WORK ORDER: Emit the data below verbatim, stripping out any pictures.

Image change detection data:

────────────────────────────────────────

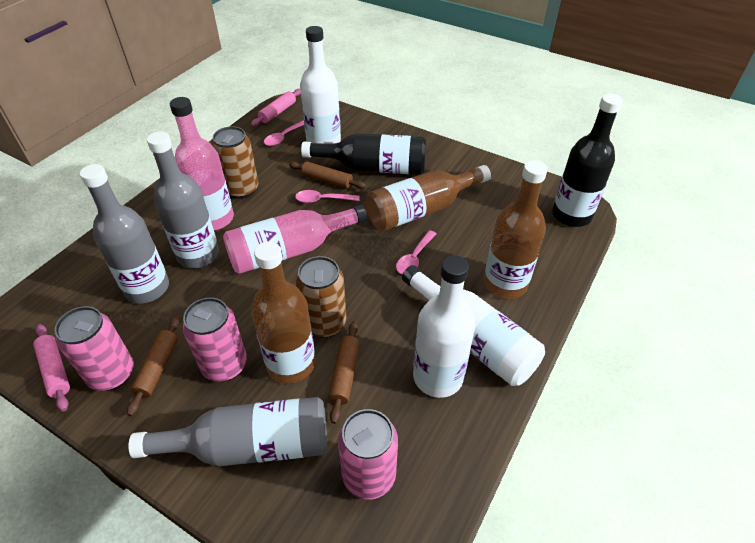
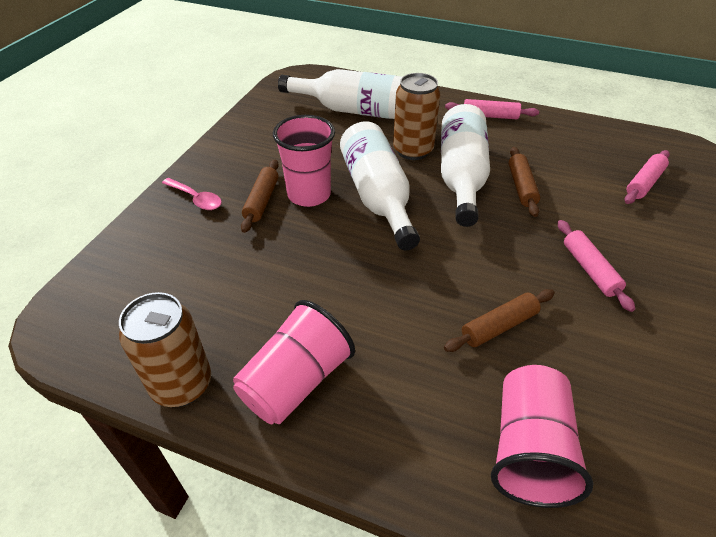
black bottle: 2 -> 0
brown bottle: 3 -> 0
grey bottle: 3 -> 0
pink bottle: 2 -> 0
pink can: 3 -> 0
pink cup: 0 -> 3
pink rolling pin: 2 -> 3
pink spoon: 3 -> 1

────────────────────────────────────────

SOLVED EXERCISE:
black bottle: 2 -> 0
brown bottle: 3 -> 0
grey bottle: 3 -> 0
pink bottle: 2 -> 0
pink can: 3 -> 0
pink cup: 0 -> 3
pink rolling pin: 2 -> 3
pink spoon: 3 -> 1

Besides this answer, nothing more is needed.